**Work task**
Nothing in the entries may be altered; copy them in full.
- - - - -
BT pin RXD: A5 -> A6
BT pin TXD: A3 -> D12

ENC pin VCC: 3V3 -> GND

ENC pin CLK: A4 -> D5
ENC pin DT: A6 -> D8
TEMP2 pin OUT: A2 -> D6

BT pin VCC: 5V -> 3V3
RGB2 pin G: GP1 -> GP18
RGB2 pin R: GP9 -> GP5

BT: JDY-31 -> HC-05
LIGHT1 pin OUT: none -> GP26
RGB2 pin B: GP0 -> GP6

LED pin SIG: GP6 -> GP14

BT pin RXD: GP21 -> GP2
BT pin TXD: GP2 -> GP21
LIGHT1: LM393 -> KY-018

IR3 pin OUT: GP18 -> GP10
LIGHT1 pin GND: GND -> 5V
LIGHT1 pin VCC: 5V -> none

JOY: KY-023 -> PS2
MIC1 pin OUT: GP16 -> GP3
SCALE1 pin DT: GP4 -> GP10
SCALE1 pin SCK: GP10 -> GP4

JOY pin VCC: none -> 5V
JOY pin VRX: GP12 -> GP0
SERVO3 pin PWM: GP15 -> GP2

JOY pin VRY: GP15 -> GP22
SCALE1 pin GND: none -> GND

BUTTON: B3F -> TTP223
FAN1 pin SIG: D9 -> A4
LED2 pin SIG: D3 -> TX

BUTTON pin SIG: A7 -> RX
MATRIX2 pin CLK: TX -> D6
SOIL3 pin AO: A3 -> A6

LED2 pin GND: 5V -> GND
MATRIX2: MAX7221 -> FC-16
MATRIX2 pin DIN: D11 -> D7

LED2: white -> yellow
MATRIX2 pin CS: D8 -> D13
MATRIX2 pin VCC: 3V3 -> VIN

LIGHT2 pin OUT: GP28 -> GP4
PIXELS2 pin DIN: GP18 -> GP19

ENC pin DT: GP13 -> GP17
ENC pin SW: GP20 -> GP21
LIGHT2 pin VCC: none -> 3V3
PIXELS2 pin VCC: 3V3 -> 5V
- - - - -
**Response to the exercise**
BT pin RXD: A5 -> A6
BT pin TXD: A3 -> D12

ENC pin VCC: 3V3 -> GND

ENC pin CLK: A4 -> D5
ENC pin DT: A6 -> D8
TEMP2 pin OUT: A2 -> D6

BT pin VCC: 5V -> 3V3
RGB2 pin G: GP1 -> GP18
RGB2 pin R: GP9 -> GP5

BT: JDY-31 -> HC-05
LIGHT1 pin OUT: none -> GP26
RGB2 pin B: GP0 -> GP6

LED pin SIG: GP6 -> GP14

BT pin RXD: GP21 -> GP2
BT pin TXD: GP2 -> GP21
LIGHT1: LM393 -> KY-018

IR3 pin OUT: GP18 -> GP10
LIGHT1 pin GND: GND -> 5V
LIGHT1 pin VCC: 5V -> none

JOY: KY-023 -> PS2
MIC1 pin OUT: GP16 -> GP3
SCALE1 pin DT: GP4 -> GP10
SCALE1 pin SCK: GP10 -> GP4

JOY pin VCC: none -> 5V
JOY pin VRX: GP12 -> GP0
SERVO3 pin PWM: GP15 -> GP2

JOY pin VRY: GP15 -> GP22
SCALE1 pin GND: none -> GND

BUTTON: B3F -> TTP223
FAN1 pin SIG: D9 -> A4
LED2 pin SIG: D3 -> TX

BUTTON pin SIG: A7 -> RX
MATRIX2 pin CLK: TX -> D6
SOIL3 pin AO: A3 -> A6

LED2 pin GND: 5V -> GND
MATRIX2: MAX7221 -> FC-16
MATRIX2 pin DIN: D11 -> D7

LED2: white -> yellow
MATRIX2 pin CS: D8 -> D13
MATRIX2 pin VCC: 3V3 -> VIN

LIGHT2 pin OUT: GP28 -> GP4
PIXELS2 pin DIN: GP18 -> GP19

ENC pin DT: GP13 -> GP17
ENC pin SW: GP20 -> GP21
LIGHT2 pin VCC: none -> 3V3
PIXELS2 pin VCC: 3V3 -> 5V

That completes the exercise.